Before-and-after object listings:
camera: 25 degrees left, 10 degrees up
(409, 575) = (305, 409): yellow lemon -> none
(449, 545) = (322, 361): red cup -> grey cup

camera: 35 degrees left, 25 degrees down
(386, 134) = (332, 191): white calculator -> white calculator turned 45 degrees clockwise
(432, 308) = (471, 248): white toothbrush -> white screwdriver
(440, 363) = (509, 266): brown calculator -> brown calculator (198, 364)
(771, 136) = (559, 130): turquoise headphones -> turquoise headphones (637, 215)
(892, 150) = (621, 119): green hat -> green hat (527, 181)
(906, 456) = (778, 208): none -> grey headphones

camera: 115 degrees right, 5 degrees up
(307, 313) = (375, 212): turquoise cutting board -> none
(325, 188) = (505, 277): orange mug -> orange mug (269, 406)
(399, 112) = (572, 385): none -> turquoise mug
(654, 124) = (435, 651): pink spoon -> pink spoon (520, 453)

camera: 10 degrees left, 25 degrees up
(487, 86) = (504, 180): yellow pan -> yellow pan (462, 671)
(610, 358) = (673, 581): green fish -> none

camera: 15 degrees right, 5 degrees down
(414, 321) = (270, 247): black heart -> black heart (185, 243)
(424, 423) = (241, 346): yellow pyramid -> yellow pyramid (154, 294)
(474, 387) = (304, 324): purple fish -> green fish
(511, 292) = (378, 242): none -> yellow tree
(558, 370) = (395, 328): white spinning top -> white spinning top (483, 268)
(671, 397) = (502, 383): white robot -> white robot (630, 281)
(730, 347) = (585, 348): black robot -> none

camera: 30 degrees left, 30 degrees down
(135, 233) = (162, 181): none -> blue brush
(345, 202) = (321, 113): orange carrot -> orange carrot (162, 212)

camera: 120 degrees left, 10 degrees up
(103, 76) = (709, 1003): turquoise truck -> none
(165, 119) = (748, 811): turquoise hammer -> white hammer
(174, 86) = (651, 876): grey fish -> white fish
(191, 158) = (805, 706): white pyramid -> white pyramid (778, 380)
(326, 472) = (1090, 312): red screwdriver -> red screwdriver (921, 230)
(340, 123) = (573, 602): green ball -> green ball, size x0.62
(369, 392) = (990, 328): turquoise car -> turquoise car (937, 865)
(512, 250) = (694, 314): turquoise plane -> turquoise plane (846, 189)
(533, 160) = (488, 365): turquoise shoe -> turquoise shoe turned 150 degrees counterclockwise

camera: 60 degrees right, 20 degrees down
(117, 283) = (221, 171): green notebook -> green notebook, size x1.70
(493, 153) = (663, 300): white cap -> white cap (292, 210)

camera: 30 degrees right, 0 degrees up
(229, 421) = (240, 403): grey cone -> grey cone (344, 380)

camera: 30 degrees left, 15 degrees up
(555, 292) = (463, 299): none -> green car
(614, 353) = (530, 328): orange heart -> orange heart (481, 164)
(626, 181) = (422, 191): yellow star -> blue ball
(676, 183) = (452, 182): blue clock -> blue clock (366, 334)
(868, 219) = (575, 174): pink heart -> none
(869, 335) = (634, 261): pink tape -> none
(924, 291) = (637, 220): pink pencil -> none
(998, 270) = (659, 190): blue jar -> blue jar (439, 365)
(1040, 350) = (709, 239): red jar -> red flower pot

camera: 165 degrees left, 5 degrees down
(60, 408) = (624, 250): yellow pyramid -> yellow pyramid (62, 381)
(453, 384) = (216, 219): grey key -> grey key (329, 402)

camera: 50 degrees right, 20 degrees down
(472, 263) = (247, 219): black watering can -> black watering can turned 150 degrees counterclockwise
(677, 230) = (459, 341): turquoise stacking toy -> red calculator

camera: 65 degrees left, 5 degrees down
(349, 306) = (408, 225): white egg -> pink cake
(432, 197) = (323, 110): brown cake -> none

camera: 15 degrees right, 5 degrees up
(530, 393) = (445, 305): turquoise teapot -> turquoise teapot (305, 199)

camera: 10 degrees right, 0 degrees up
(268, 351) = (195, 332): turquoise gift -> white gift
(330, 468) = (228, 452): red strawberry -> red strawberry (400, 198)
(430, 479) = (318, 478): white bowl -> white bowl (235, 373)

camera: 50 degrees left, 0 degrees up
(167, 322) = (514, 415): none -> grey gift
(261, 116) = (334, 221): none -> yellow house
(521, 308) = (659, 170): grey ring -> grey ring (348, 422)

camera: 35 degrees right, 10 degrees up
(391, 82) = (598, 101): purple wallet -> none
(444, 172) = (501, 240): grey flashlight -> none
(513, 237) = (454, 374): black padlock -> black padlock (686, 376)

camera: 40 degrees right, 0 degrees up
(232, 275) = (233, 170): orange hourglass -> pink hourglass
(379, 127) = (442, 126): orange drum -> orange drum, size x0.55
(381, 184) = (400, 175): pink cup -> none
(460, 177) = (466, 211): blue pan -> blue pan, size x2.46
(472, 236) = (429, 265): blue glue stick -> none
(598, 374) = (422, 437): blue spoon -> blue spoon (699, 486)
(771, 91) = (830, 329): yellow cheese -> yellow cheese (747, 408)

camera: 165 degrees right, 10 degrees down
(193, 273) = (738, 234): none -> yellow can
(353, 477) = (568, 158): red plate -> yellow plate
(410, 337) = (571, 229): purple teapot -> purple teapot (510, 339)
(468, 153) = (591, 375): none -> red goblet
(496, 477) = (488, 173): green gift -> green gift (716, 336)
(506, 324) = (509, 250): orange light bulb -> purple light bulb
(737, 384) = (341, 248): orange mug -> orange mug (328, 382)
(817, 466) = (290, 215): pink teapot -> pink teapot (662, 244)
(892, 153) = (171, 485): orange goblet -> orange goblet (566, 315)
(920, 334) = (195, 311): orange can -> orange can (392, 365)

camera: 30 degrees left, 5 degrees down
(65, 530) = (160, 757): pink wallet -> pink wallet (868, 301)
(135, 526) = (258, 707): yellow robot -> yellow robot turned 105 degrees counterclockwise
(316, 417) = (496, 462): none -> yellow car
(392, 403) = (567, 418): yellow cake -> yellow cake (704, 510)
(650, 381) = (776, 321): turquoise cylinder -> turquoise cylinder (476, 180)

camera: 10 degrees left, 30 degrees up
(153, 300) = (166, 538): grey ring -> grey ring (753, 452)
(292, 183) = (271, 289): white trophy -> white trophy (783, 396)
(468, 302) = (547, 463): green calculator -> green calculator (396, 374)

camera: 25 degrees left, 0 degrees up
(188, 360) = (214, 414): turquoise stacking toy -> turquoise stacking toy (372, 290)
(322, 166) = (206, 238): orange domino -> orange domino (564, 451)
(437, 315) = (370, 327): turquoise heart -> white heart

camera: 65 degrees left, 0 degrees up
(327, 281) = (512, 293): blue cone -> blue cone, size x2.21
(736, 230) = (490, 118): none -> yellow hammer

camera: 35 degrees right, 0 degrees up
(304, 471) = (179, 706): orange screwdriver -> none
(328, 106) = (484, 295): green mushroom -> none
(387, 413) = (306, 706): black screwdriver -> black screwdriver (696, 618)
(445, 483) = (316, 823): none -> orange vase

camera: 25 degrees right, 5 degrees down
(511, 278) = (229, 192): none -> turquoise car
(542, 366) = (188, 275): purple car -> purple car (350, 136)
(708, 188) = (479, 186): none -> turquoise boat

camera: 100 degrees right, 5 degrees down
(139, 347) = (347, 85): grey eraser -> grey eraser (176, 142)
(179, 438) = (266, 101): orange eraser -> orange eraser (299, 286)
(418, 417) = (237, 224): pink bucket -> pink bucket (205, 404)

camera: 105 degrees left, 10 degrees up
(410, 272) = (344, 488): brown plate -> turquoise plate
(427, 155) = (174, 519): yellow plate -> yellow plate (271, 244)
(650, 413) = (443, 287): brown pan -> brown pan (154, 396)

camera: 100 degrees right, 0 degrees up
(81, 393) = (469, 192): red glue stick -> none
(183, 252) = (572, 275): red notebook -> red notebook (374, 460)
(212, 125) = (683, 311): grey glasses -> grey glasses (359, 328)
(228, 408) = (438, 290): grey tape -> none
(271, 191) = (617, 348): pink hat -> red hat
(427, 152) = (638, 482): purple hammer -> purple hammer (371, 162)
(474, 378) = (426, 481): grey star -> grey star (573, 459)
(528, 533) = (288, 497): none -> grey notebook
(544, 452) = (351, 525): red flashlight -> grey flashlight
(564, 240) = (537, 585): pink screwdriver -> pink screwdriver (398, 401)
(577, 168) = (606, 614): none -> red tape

**Exercise details:** The line containing "(179, 438) = (266, 101): orange" and all lines after it, through the last line of the data, should be retyped exactly.

**Output below:**
(179, 438) = (266, 101): orange eraser -> orange eraser (299, 286)
(418, 417) = (237, 224): pink bucket -> pink bucket (205, 404)

camera: 105 degrees left, 10 degrees up
(410, 272) = (344, 488): brown plate -> turquoise plate
(427, 155) = (174, 519): yellow plate -> yellow plate (271, 244)
(650, 413) = (443, 287): brown pan -> brown pan (154, 396)

camera: 100 degrees right, 0 degrees up
(81, 393) = (469, 192): red glue stick -> none
(183, 252) = (572, 275): red notebook -> red notebook (374, 460)
(212, 125) = (683, 311): grey glasses -> grey glasses (359, 328)
(228, 408) = (438, 290): grey tape -> none
(271, 191) = (617, 348): pink hat -> red hat
(427, 152) = (638, 482): purple hammer -> purple hammer (371, 162)
(474, 378) = (426, 481): grey star -> grey star (573, 459)
(528, 533) = (288, 497): none -> grey notebook
(544, 452) = (351, 525): red flashlight -> grey flashlight
(564, 240) = (537, 585): pink screwdriver -> pink screwdriver (398, 401)
(577, 168) = (606, 614): none -> red tape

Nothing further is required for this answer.